> [WHAT YOU WILL DO] Below are the records; copy every line in them that holds the string "right".

> [DATA SHOWN]
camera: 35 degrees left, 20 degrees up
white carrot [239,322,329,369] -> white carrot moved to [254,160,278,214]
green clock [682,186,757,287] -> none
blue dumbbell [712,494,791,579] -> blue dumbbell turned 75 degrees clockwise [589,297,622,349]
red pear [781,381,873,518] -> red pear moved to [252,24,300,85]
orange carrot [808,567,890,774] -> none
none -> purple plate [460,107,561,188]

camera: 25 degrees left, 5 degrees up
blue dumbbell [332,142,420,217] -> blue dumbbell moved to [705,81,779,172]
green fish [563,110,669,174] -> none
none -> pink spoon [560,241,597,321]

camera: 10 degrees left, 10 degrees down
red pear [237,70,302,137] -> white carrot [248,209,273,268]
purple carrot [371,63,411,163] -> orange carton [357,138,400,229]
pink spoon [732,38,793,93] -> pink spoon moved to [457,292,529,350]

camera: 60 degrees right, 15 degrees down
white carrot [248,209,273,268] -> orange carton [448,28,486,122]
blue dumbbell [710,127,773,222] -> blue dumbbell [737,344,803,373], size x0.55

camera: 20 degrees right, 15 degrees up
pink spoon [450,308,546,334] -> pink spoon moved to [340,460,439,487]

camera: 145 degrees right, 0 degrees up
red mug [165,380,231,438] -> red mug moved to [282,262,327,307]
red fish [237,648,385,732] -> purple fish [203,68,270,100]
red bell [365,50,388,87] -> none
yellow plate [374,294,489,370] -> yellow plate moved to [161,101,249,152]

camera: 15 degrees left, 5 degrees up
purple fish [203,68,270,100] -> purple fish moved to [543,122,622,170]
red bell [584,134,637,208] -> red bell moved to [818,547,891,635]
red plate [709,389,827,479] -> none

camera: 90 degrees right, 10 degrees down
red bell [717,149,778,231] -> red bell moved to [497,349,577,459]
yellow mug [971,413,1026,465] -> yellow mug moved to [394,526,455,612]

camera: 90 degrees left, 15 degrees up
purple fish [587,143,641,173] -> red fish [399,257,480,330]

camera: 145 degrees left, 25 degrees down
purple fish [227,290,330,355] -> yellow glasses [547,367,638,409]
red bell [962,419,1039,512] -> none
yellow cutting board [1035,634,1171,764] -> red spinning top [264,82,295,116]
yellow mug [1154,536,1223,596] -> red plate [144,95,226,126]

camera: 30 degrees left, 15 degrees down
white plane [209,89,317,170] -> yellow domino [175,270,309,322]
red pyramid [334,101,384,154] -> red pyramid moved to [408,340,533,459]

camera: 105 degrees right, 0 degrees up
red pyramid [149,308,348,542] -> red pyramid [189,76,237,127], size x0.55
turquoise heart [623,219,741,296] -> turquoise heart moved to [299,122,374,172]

> [REPLY]
camera: 60 degrees right, 15 degrees down
camera: 20 degrees right, 15 degrees up
camera: 145 degrees right, 0 degrees up
camera: 90 degrees right, 10 degrees down
camera: 105 degrees right, 0 degrees up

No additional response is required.